→ Task objective:
Repeat the data verbatim, starting at the line containing "albums (83, 379)" and continuing through the end of the data.

→ Given data:
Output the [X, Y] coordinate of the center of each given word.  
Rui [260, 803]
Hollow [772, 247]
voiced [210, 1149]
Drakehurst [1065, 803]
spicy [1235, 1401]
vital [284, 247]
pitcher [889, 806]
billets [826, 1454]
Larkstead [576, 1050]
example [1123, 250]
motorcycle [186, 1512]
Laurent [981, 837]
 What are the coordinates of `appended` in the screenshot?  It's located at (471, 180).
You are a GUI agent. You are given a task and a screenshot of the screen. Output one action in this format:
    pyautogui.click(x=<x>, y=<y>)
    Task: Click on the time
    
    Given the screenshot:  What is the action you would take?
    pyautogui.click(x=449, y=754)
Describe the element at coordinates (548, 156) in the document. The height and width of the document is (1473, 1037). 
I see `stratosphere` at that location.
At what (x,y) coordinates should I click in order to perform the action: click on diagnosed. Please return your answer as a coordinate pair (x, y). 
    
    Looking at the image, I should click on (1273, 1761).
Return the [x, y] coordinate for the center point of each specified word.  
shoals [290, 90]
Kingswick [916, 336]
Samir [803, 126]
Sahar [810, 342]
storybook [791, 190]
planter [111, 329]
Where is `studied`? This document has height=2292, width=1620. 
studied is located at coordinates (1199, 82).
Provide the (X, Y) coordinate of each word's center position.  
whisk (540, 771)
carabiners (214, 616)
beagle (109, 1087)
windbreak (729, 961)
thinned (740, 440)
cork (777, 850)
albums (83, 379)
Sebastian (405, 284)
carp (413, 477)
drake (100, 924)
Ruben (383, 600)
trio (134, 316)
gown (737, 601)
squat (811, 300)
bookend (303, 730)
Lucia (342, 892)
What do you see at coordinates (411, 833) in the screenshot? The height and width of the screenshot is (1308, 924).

→ Problem solution:
albums (83, 379)
Sebastian (405, 284)
carp (413, 477)
drake (100, 924)
Ruben (383, 600)
trio (134, 316)
gown (737, 601)
squat (811, 300)
bookend (303, 730)
Lucia (342, 892)
What do you see at coordinates (411, 833) in the screenshot? The height and width of the screenshot is (1308, 924).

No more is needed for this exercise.